Assigned task ▸ The task calls for the lines below from the line with "brown_losoto [743, 375]" to the line with "black_papididix [602, 147]", both ends included, copied exactly, without any pictures.

-------- Information provided --------

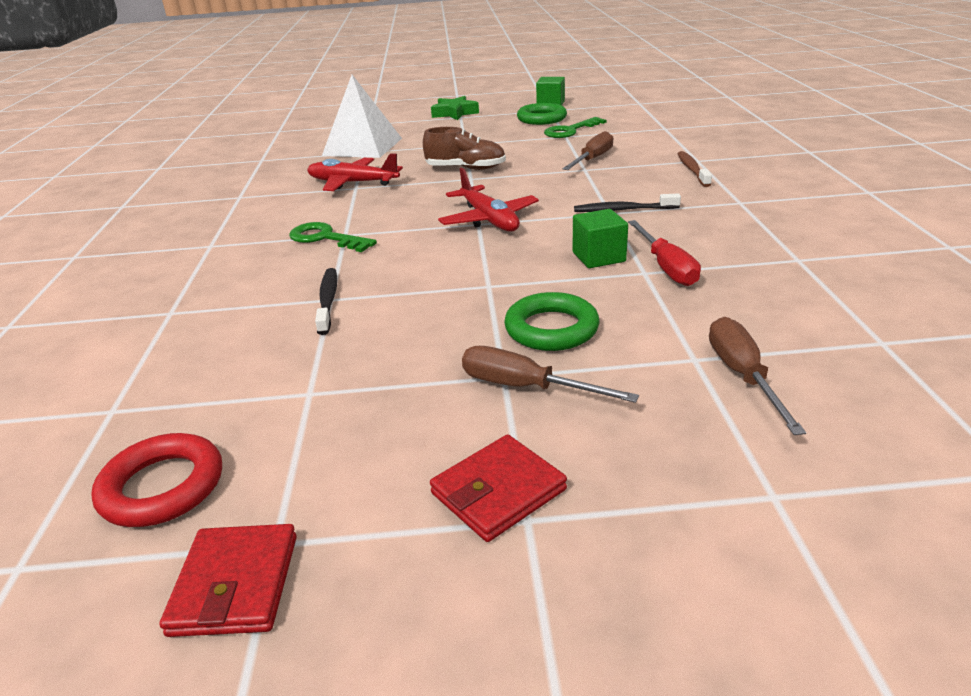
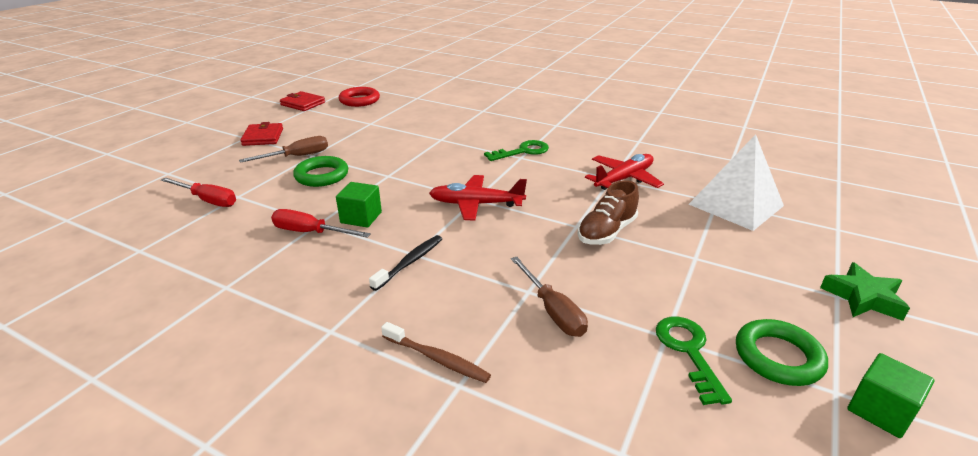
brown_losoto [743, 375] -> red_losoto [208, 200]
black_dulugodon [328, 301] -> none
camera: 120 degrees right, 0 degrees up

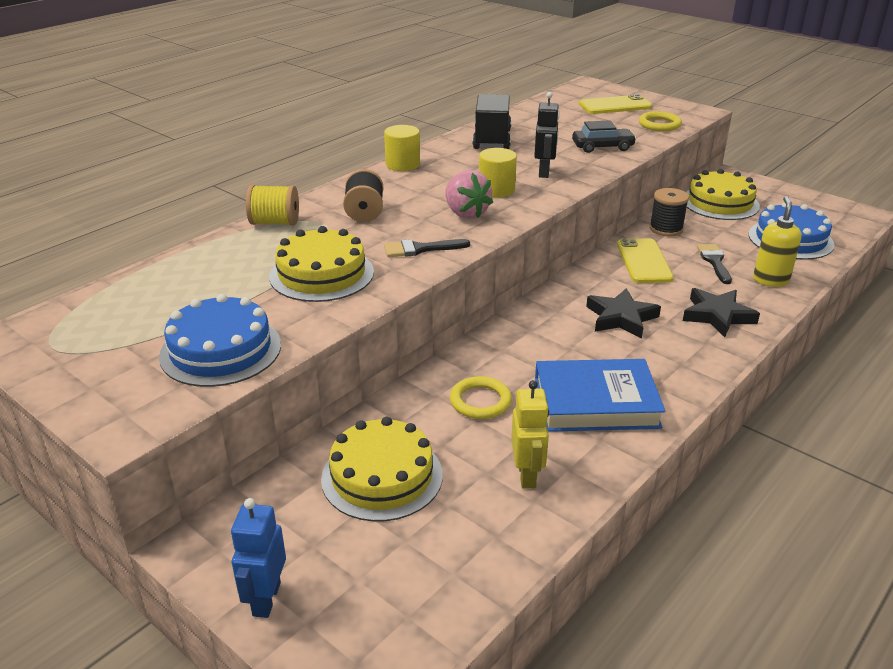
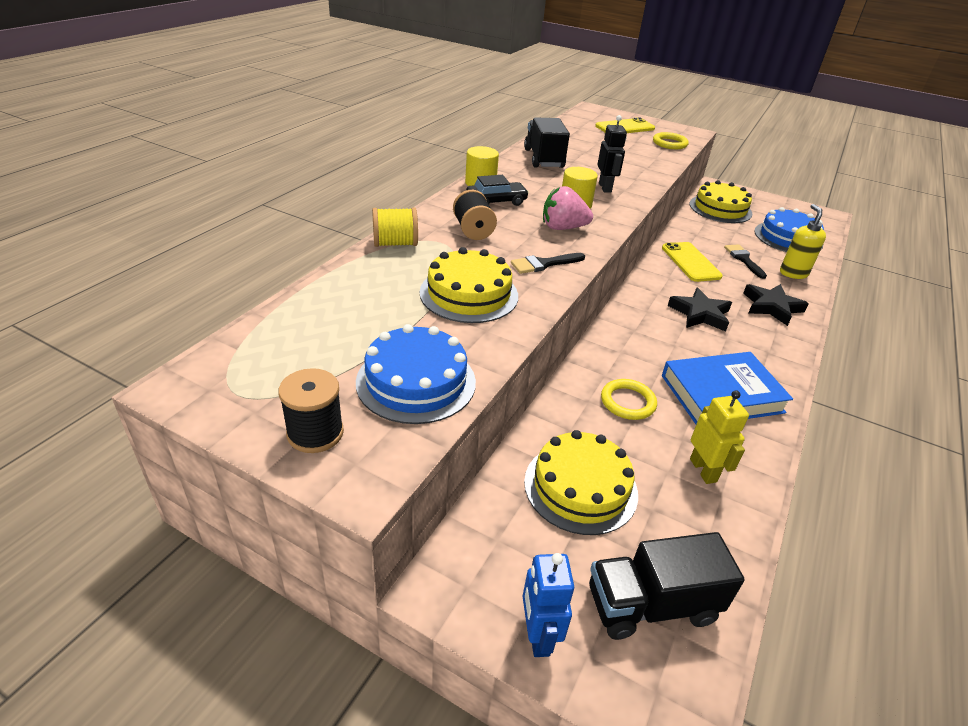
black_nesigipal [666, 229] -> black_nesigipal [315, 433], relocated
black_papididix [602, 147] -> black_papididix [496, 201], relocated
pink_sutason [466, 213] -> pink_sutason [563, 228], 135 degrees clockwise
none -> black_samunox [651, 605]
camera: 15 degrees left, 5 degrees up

--------
-------- Information provided --------

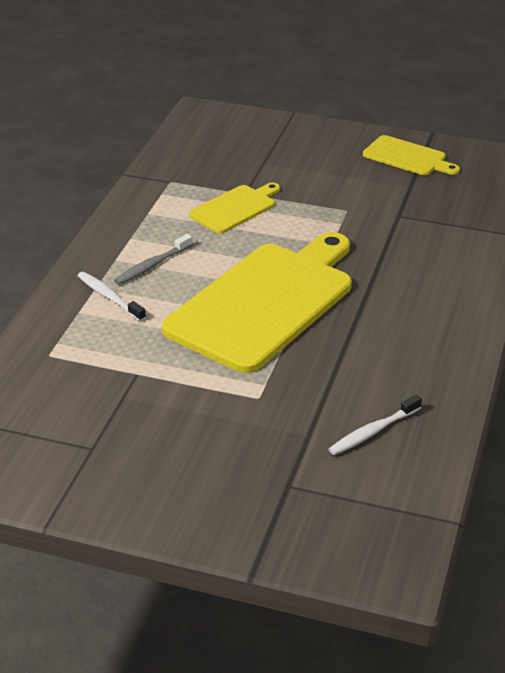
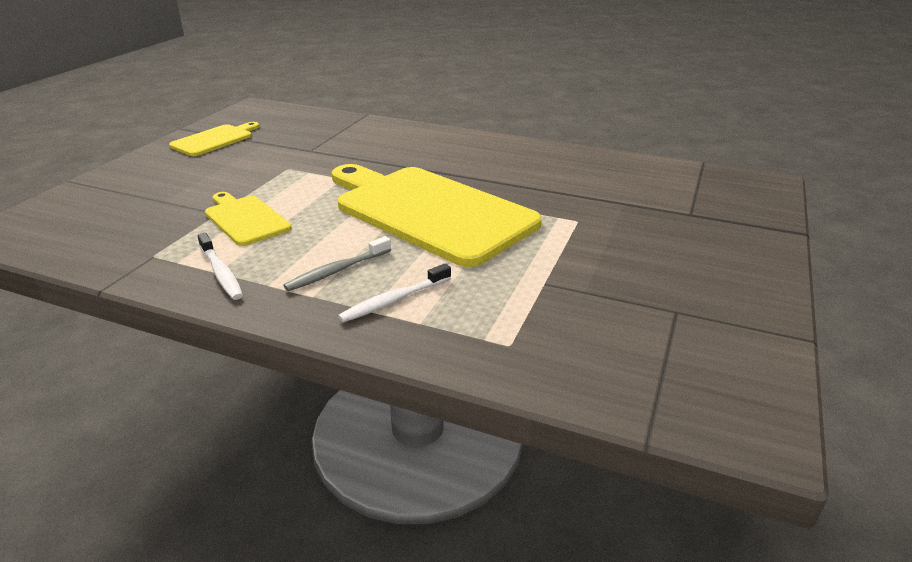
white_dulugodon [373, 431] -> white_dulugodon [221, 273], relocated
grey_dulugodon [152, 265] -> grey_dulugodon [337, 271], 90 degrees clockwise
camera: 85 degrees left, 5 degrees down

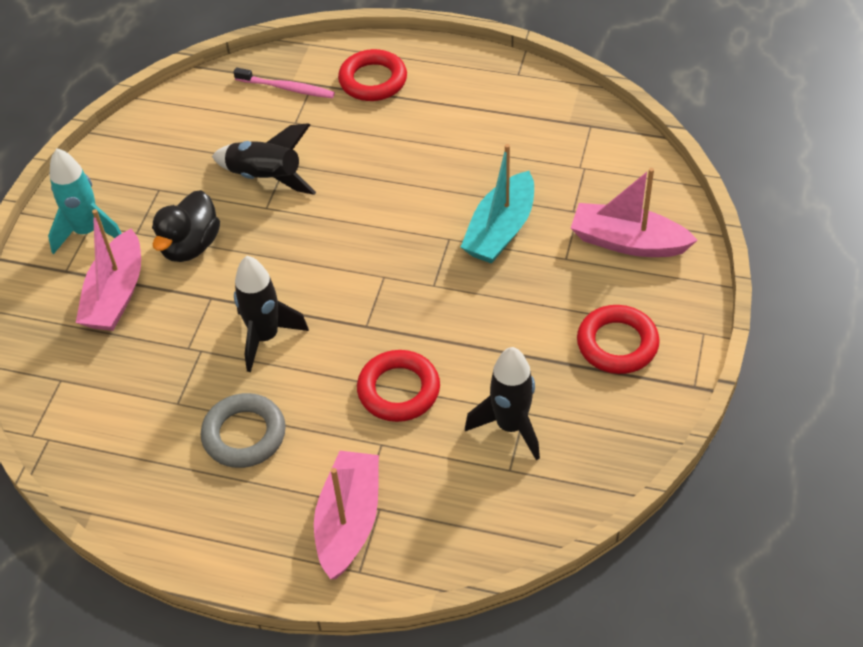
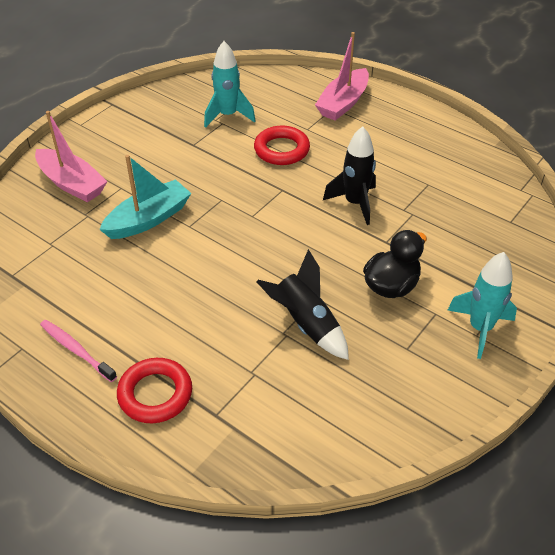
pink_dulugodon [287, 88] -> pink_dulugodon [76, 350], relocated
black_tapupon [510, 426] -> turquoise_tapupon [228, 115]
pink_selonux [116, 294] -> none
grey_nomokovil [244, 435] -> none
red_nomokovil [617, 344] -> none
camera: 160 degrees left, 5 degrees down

--------
-------- Information provided --------

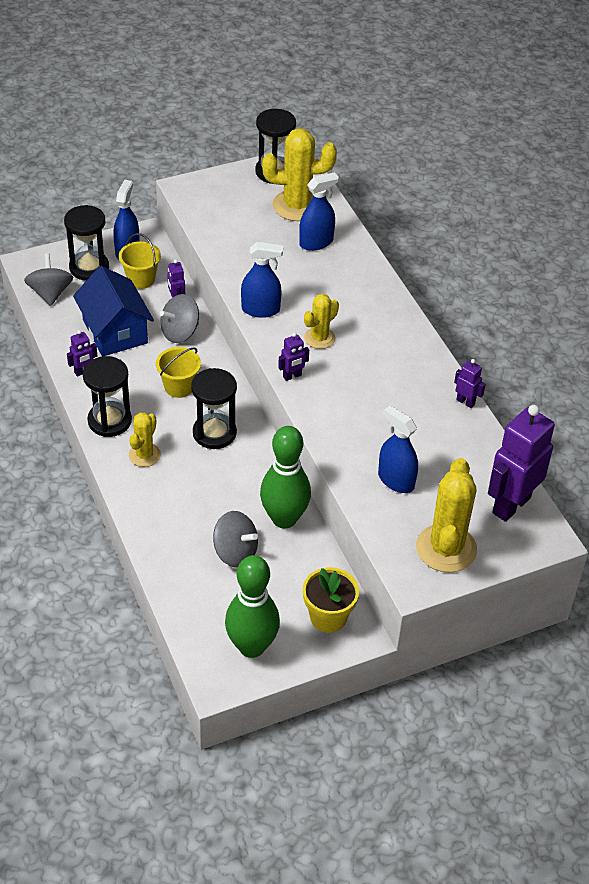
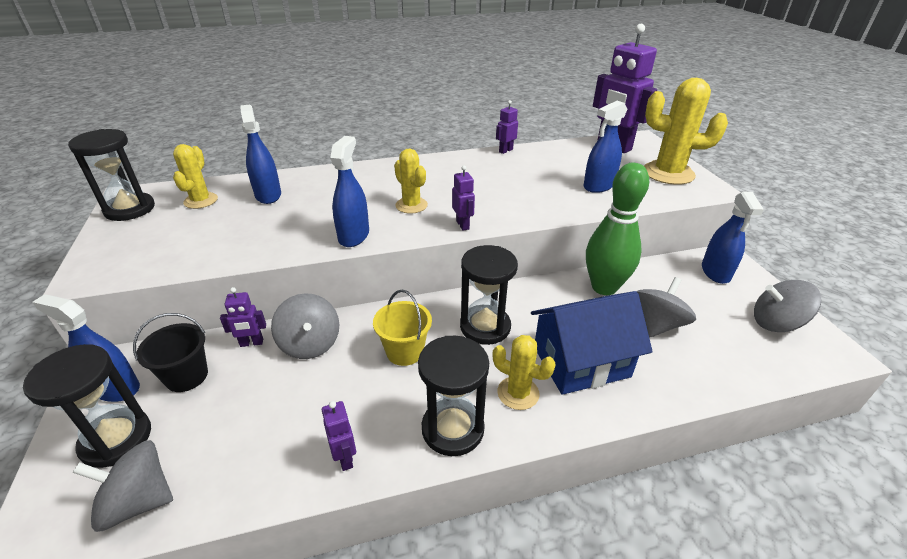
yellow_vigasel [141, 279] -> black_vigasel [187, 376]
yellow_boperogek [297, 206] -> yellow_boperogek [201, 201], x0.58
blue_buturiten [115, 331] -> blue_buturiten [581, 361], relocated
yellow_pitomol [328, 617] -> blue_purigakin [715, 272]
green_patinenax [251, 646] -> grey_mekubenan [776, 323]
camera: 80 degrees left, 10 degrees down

--------

Answer box ▸
brown_losoto [743, 375] -> red_losoto [208, 200]
black_dulugodon [328, 301] -> none
camera: 120 degrees right, 0 degrees up

black_nesigipal [666, 229] -> black_nesigipal [315, 433], relocated
black_papididix [602, 147] -> black_papididix [496, 201], relocated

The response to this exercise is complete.